Image sets with object changes
##############################
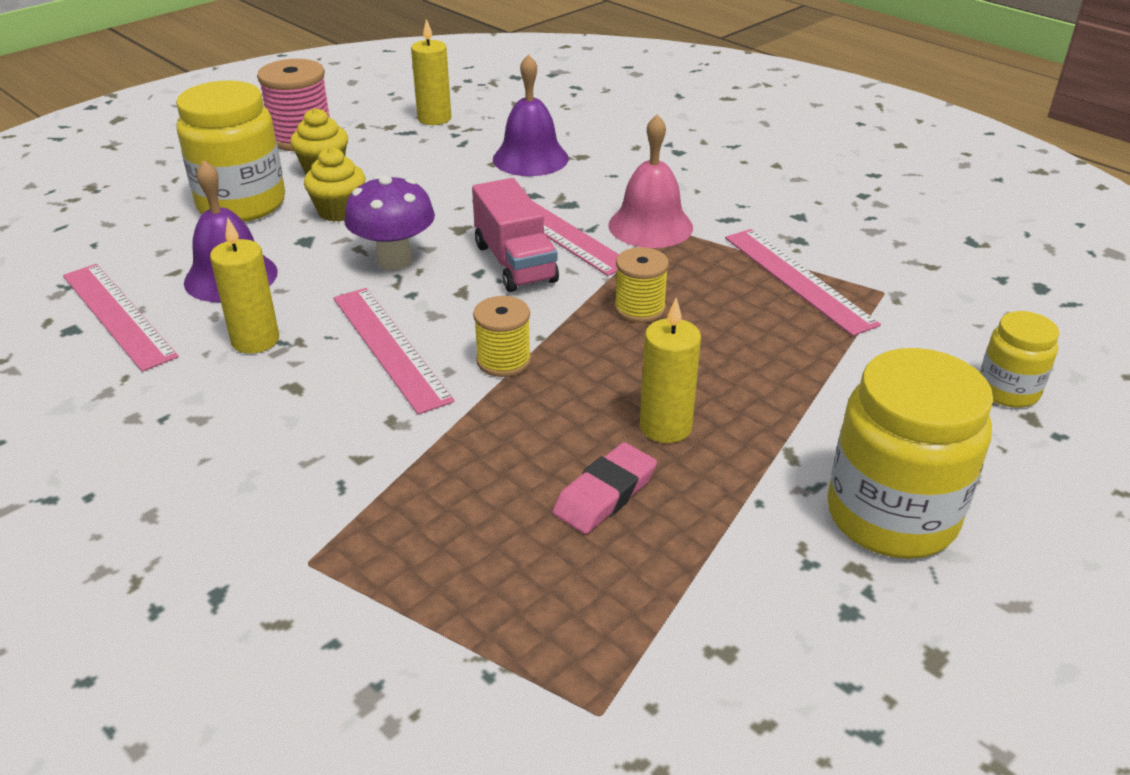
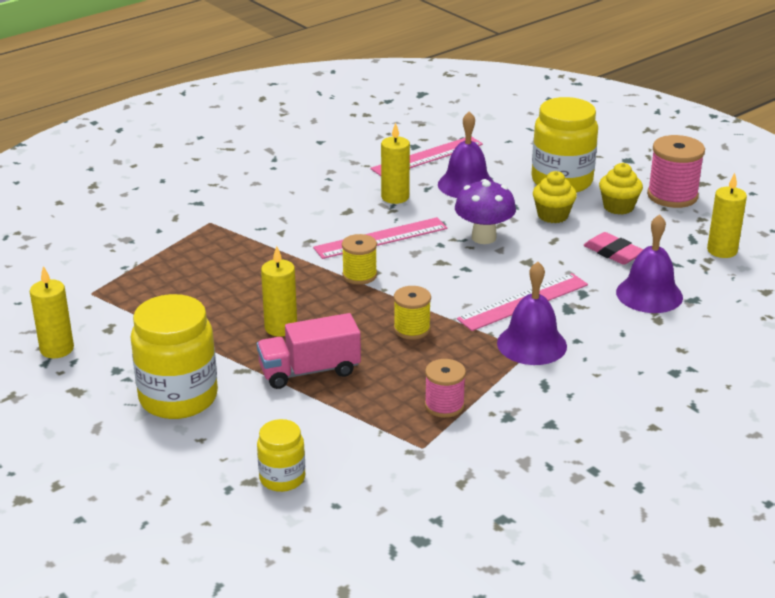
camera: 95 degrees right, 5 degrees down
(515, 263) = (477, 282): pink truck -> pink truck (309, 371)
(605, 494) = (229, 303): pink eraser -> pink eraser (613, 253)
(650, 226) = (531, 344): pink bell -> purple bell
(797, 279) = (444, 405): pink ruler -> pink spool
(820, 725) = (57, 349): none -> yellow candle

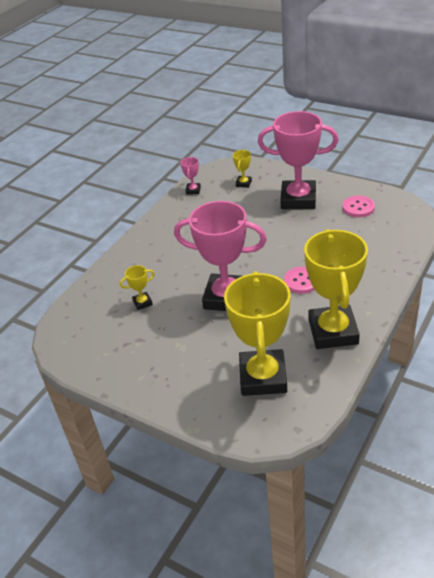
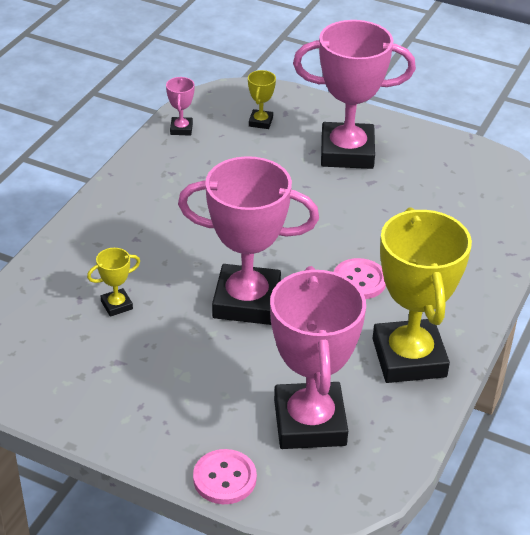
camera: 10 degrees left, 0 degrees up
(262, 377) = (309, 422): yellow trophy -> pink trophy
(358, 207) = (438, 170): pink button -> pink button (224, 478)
##############################
Action item ->
The answer must be every line from the entries above that holds the string "camera".

Response ->
camera: 95 degrees right, 5 degrees down
camera: 10 degrees left, 0 degrees up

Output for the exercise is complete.